_DATA SECTION_.
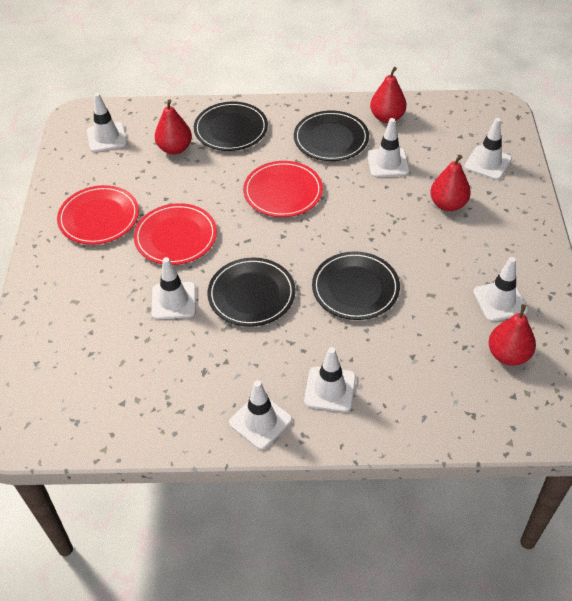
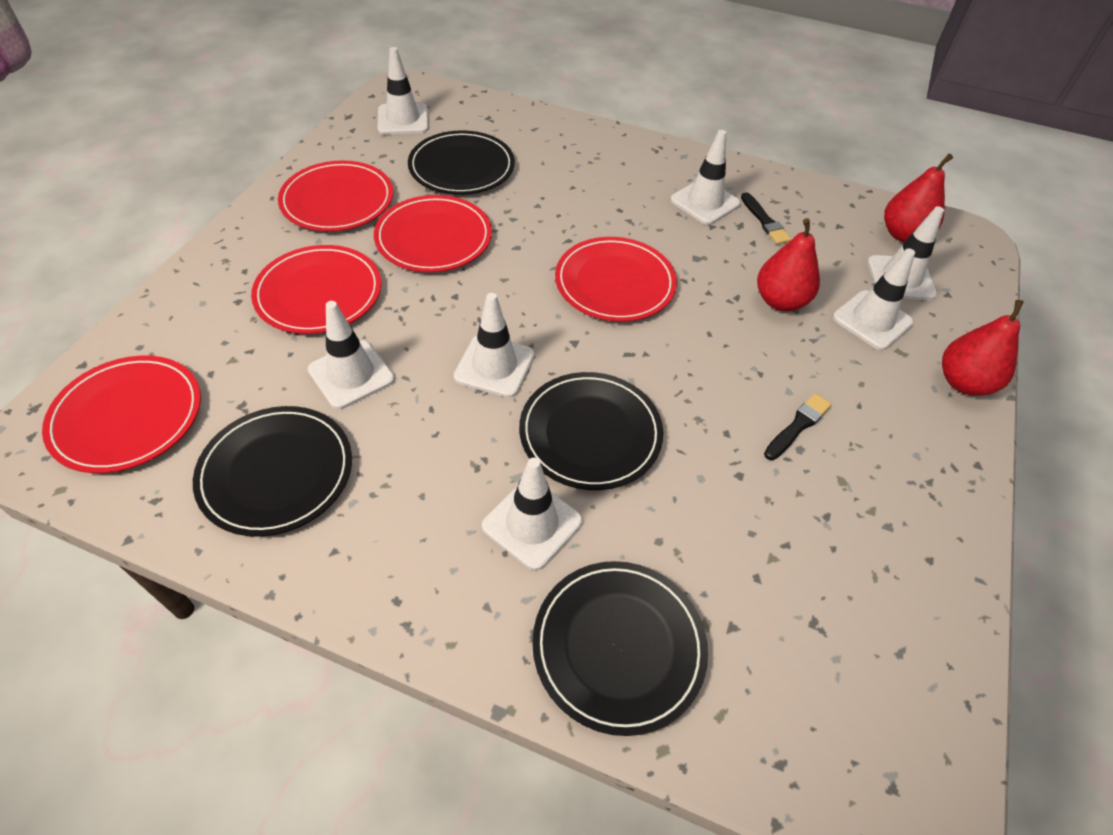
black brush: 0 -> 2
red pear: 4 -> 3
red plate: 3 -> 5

* * *

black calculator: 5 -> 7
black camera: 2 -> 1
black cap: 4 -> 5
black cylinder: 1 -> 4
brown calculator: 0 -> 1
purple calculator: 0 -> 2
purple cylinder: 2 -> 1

_WORK TASK_.
Take from the material above the lines running from the one with "brown calculator: 0 -> 1" through the one with "purple cylinder: 2 -> 1", and repeat them exactly, with nothing else.

_COMPLETED EXERCISE_.
brown calculator: 0 -> 1
purple calculator: 0 -> 2
purple cylinder: 2 -> 1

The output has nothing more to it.